[Start of Attachment]

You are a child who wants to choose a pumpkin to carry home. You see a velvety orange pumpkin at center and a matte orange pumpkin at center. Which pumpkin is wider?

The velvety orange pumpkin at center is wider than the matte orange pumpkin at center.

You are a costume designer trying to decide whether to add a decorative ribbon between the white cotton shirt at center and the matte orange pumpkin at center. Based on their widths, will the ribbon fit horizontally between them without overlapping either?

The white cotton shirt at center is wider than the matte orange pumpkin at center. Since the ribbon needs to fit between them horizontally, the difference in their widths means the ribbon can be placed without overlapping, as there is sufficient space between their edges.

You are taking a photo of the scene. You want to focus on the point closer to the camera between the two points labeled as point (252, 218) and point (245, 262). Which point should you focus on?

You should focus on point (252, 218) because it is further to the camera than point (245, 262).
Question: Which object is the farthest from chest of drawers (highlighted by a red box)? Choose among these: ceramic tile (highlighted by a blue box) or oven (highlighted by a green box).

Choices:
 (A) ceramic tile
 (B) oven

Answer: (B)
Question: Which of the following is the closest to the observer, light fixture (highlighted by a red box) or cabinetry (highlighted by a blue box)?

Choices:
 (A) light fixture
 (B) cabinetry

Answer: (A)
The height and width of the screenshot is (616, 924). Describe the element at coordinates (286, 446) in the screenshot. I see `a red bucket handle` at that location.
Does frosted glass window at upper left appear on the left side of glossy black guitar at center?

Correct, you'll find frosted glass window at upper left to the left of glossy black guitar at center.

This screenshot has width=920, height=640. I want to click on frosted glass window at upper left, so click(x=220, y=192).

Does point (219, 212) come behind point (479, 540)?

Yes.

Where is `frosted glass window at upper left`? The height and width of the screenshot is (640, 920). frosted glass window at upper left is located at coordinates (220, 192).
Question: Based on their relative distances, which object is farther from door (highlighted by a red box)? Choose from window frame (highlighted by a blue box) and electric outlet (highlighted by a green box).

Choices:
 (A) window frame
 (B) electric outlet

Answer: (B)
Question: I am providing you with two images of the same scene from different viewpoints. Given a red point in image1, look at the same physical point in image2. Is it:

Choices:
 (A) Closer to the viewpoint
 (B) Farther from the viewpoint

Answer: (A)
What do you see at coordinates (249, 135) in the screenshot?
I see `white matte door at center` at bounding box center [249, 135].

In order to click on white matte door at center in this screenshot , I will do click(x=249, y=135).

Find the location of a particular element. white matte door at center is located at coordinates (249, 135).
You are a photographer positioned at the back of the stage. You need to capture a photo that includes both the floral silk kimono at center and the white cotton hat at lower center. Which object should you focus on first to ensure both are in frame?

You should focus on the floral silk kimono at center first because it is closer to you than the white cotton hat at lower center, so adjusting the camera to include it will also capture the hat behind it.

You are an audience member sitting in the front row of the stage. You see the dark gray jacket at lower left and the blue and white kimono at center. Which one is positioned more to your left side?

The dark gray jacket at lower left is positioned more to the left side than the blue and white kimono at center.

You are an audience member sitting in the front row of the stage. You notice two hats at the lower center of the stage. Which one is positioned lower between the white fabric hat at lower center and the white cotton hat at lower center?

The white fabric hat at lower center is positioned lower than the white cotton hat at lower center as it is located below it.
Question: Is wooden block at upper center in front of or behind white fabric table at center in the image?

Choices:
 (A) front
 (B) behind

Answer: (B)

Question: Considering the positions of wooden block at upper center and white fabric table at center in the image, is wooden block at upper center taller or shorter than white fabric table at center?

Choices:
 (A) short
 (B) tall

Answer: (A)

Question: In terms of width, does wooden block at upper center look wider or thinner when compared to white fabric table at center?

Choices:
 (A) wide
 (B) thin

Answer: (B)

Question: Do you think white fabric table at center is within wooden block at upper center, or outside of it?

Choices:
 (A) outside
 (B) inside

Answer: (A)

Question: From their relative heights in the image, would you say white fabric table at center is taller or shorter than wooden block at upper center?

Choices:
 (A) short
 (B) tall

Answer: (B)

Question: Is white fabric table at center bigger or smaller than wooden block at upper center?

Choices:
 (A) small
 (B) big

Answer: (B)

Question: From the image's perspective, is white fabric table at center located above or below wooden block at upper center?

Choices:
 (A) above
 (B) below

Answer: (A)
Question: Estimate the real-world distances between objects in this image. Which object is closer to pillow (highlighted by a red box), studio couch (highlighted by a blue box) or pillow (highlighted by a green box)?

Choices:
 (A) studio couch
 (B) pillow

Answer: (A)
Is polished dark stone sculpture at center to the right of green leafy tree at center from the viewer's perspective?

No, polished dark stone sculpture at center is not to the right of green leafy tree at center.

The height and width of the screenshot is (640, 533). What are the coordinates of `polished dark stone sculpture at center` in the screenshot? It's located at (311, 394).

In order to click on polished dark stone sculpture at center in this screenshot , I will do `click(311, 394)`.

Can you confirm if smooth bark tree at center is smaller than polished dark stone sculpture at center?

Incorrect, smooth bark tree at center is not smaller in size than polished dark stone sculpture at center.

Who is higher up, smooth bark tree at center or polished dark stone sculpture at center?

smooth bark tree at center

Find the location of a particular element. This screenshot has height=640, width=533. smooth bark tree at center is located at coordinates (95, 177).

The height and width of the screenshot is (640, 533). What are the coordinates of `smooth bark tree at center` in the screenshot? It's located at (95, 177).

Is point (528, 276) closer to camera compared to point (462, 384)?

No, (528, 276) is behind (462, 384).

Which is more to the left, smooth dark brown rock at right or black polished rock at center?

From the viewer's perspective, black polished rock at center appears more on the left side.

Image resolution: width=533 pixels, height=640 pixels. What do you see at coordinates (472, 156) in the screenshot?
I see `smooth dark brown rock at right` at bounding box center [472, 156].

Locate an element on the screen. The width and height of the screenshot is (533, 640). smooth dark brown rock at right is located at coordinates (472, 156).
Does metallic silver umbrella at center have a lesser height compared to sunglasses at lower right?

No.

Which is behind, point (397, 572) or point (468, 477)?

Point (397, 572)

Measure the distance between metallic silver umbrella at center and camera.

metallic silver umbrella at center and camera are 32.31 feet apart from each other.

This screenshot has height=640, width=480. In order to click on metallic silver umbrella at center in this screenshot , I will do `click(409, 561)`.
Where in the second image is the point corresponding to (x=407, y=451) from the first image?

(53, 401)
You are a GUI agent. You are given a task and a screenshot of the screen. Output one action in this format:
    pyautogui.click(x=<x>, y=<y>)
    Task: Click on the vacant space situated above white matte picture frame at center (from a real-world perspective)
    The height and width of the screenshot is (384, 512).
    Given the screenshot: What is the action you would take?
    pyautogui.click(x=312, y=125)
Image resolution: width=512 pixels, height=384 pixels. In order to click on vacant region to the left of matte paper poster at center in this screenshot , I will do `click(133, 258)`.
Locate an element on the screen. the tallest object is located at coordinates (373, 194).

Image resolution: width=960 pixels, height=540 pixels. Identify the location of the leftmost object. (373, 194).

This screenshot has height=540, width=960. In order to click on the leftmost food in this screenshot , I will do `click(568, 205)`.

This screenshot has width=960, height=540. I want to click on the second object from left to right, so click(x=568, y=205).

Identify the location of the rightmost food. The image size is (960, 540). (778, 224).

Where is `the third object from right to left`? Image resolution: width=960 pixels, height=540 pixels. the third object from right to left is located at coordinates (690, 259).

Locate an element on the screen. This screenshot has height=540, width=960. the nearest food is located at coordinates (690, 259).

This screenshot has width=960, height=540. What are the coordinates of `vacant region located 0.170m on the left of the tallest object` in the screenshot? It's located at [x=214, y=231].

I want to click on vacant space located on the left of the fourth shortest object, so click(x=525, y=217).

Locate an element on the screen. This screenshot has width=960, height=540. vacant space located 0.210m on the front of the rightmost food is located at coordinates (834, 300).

[End of Attachment]

__Work order__. Please extract each line of the material above that contains the word "second".

__Solution to the problem__.
Where in the second image is the point corresponding to (x=407, y=451) from the first image?
This screenshot has width=960, height=540. I want to click on the second object from left to right, so click(x=568, y=205).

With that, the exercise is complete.